Stated problem: Rewrite every one of the lines below as a numbered list, skipping blank lines. Leave the pictures out of your answer.

Data records:
*-*-*
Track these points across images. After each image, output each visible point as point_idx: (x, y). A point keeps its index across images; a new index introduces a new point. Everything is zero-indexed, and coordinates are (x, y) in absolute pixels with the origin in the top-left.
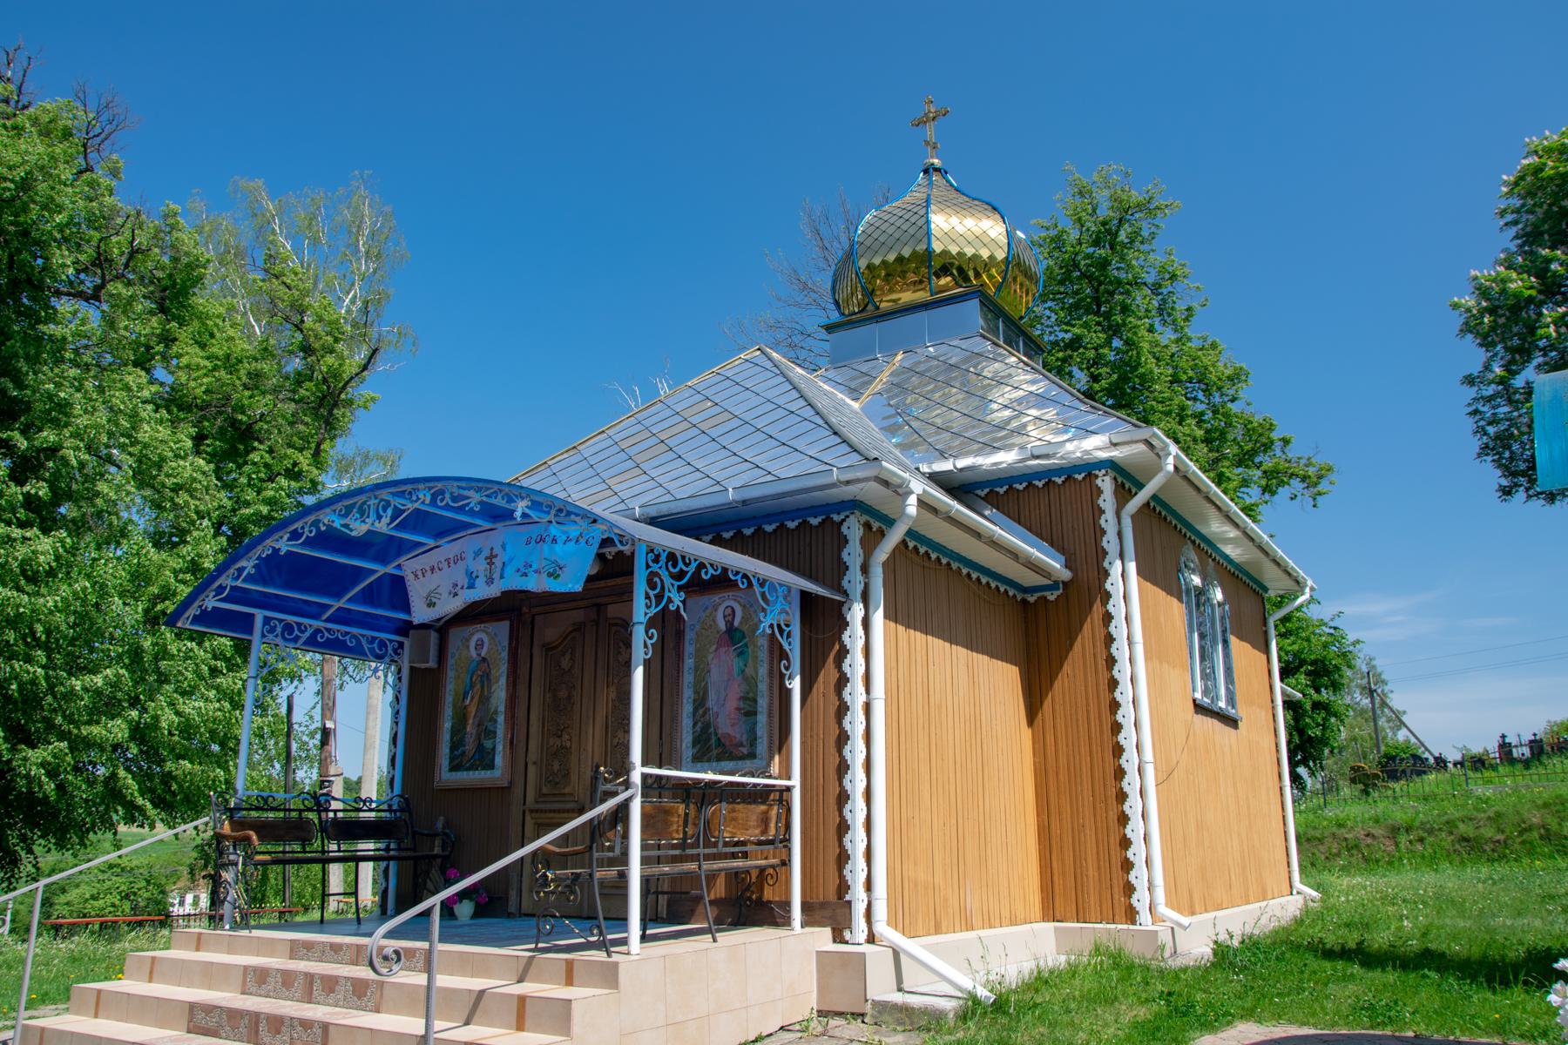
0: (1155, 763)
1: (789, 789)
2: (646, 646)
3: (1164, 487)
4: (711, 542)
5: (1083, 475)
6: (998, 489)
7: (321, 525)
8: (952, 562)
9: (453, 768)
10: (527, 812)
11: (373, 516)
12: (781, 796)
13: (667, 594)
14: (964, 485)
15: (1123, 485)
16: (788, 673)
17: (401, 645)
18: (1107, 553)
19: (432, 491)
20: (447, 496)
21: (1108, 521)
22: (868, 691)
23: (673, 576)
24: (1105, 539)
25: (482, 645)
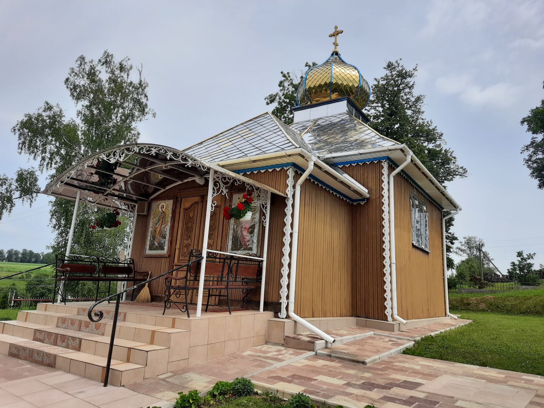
0: (396, 264)
1: (262, 261)
2: (212, 206)
3: (406, 167)
4: (243, 175)
5: (377, 161)
6: (346, 165)
7: (100, 159)
8: (327, 188)
9: (150, 249)
10: (174, 266)
11: (118, 157)
12: (259, 263)
13: (221, 189)
14: (334, 164)
15: (391, 166)
16: (265, 221)
17: (135, 206)
18: (383, 189)
19: (139, 148)
20: (144, 149)
21: (385, 178)
22: (292, 229)
23: (223, 183)
24: (383, 184)
25: (163, 207)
*-*-*
The result:
1. Track these points across images. After each image, output each visible point as point_idx: (x, y). A point keeps its index across images; a new index introduces a new point. Everything is zero-indexed, and coordinates are (x, y) in absolute pixels with the origin in the top-left.
2. 0: (1155, 763)
3. 1: (789, 789)
4. 2: (646, 646)
5. 3: (1164, 487)
6. 4: (711, 542)
7. 5: (1083, 475)
8. 6: (998, 489)
9. 7: (321, 525)
10. 8: (952, 562)
11. 9: (453, 768)
12. 10: (527, 812)
13. 11: (373, 516)
14. 12: (781, 796)
15. 13: (667, 594)
16. 14: (964, 485)
17. 15: (1123, 485)
18. 16: (788, 673)
19. 17: (401, 645)
20. 18: (1107, 553)
21. 19: (432, 491)
22. 20: (447, 496)
23. 21: (1108, 521)
24. 22: (868, 691)
25. 23: (673, 576)
26. 24: (1105, 539)
27. 25: (482, 645)
28. 0: (396, 264)
29. 1: (262, 261)
30. 2: (212, 206)
31. 3: (406, 167)
32. 4: (243, 175)
33. 5: (377, 161)
34. 6: (346, 165)
35. 7: (100, 159)
36. 8: (327, 188)
37. 9: (150, 249)
38. 10: (174, 266)
39. 11: (118, 157)
40. 12: (259, 263)
41. 13: (221, 189)
42. 14: (334, 164)
43. 15: (391, 166)
44. 16: (265, 221)
45. 17: (135, 206)
46. 18: (383, 189)
47. 19: (139, 148)
48. 20: (144, 149)
49. 21: (385, 178)
50. 22: (292, 229)
51. 23: (223, 183)
52. 24: (383, 184)
53. 25: (163, 207)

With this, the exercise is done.